* Problem requirements
Give the listing again exactly as written.

* Source material
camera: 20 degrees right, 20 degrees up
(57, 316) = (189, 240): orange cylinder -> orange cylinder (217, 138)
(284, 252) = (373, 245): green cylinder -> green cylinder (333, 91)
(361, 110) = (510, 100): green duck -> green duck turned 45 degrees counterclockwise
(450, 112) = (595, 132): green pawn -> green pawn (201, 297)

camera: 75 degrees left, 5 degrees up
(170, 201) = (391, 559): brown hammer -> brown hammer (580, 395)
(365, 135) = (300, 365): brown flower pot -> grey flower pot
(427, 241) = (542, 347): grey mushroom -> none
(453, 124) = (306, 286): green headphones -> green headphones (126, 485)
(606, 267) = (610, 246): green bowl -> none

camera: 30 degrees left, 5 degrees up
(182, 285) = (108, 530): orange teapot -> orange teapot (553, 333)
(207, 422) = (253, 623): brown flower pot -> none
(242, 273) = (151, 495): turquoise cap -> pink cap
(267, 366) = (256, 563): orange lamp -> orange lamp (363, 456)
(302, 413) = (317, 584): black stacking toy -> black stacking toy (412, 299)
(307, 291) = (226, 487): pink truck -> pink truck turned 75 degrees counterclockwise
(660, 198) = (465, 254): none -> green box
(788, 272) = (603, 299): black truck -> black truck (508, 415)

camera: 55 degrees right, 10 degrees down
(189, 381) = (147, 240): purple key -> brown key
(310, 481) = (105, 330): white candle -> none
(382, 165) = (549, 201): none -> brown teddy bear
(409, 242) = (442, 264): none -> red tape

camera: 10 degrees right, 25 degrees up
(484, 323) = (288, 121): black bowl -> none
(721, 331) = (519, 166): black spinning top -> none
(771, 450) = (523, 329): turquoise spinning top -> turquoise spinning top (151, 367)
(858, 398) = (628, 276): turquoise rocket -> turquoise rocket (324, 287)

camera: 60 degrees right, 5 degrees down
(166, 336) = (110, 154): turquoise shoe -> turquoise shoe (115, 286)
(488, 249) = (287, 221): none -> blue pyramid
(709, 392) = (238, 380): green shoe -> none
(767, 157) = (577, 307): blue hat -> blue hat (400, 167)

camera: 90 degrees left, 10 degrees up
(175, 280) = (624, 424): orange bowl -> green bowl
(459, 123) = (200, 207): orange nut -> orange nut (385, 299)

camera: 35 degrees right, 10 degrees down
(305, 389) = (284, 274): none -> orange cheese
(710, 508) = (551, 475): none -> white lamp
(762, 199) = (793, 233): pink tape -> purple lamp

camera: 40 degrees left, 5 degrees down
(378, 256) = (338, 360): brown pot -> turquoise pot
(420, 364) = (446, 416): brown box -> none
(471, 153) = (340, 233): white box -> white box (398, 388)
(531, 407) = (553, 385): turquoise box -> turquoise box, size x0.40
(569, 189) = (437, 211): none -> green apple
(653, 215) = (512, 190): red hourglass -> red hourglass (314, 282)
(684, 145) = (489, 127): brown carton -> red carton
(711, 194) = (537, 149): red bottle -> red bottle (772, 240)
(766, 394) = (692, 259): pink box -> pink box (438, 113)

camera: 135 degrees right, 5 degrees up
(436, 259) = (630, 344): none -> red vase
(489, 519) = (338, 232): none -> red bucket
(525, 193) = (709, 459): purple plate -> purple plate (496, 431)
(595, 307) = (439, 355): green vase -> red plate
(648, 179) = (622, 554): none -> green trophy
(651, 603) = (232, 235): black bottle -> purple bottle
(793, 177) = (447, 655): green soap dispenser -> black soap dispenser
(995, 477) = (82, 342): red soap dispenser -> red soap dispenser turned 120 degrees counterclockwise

* Output for this exercise
camera: 20 degrees right, 20 degrees up
(57, 316) = (189, 240): orange cylinder -> orange cylinder (217, 138)
(284, 252) = (373, 245): green cylinder -> green cylinder (333, 91)
(361, 110) = (510, 100): green duck -> green duck turned 45 degrees counterclockwise
(450, 112) = (595, 132): green pawn -> green pawn (201, 297)

camera: 75 degrees left, 5 degrees up
(170, 201) = (391, 559): brown hammer -> brown hammer (580, 395)
(365, 135) = (300, 365): brown flower pot -> grey flower pot
(427, 241) = (542, 347): grey mushroom -> none
(453, 124) = (306, 286): green headphones -> green headphones (126, 485)
(606, 267) = (610, 246): green bowl -> none

camera: 30 degrees left, 5 degrees up
(182, 285) = (108, 530): orange teapot -> orange teapot (553, 333)
(207, 422) = (253, 623): brown flower pot -> none
(242, 273) = (151, 495): turquoise cap -> pink cap
(267, 366) = (256, 563): orange lamp -> orange lamp (363, 456)
(302, 413) = (317, 584): black stacking toy -> black stacking toy (412, 299)
(307, 291) = (226, 487): pink truck -> pink truck turned 75 degrees counterclockwise
(660, 198) = (465, 254): none -> green box
(788, 272) = (603, 299): black truck -> black truck (508, 415)

camera: 55 degrees right, 10 degrees down
(189, 381) = (147, 240): purple key -> brown key
(310, 481) = (105, 330): white candle -> none
(382, 165) = (549, 201): none -> brown teddy bear
(409, 242) = (442, 264): none -> red tape

camera: 10 degrees right, 25 degrees up
(484, 323) = (288, 121): black bowl -> none
(721, 331) = (519, 166): black spinning top -> none
(771, 450) = (523, 329): turquoise spinning top -> turquoise spinning top (151, 367)
(858, 398) = (628, 276): turquoise rocket -> turquoise rocket (324, 287)

camera: 60 degrees right, 5 degrees down
(166, 336) = (110, 154): turquoise shoe -> turquoise shoe (115, 286)
(488, 249) = (287, 221): none -> blue pyramid
(709, 392) = (238, 380): green shoe -> none
(767, 157) = (577, 307): blue hat -> blue hat (400, 167)

camera: 90 degrees left, 10 degrees up
(175, 280) = (624, 424): orange bowl -> green bowl
(459, 123) = (200, 207): orange nut -> orange nut (385, 299)

camera: 35 degrees right, 10 degrees down
(305, 389) = (284, 274): none -> orange cheese
(710, 508) = (551, 475): none -> white lamp
(762, 199) = (793, 233): pink tape -> purple lamp

camera: 40 degrees left, 5 degrees down
(378, 256) = (338, 360): brown pot -> turquoise pot
(420, 364) = (446, 416): brown box -> none
(471, 153) = (340, 233): white box -> white box (398, 388)
(531, 407) = (553, 385): turquoise box -> turquoise box, size x0.40
(569, 189) = (437, 211): none -> green apple
(653, 215) = (512, 190): red hourglass -> red hourglass (314, 282)
(684, 145) = (489, 127): brown carton -> red carton
(711, 194) = (537, 149): red bottle -> red bottle (772, 240)
(766, 394) = (692, 259): pink box -> pink box (438, 113)

camera: 135 degrees right, 5 degrees up
(436, 259) = (630, 344): none -> red vase
(489, 519) = (338, 232): none -> red bucket
(525, 193) = (709, 459): purple plate -> purple plate (496, 431)
(595, 307) = (439, 355): green vase -> red plate
(648, 179) = (622, 554): none -> green trophy
(651, 603) = (232, 235): black bottle -> purple bottle
(793, 177) = (447, 655): green soap dispenser -> black soap dispenser
(995, 477) = (82, 342): red soap dispenser -> red soap dispenser turned 120 degrees counterclockwise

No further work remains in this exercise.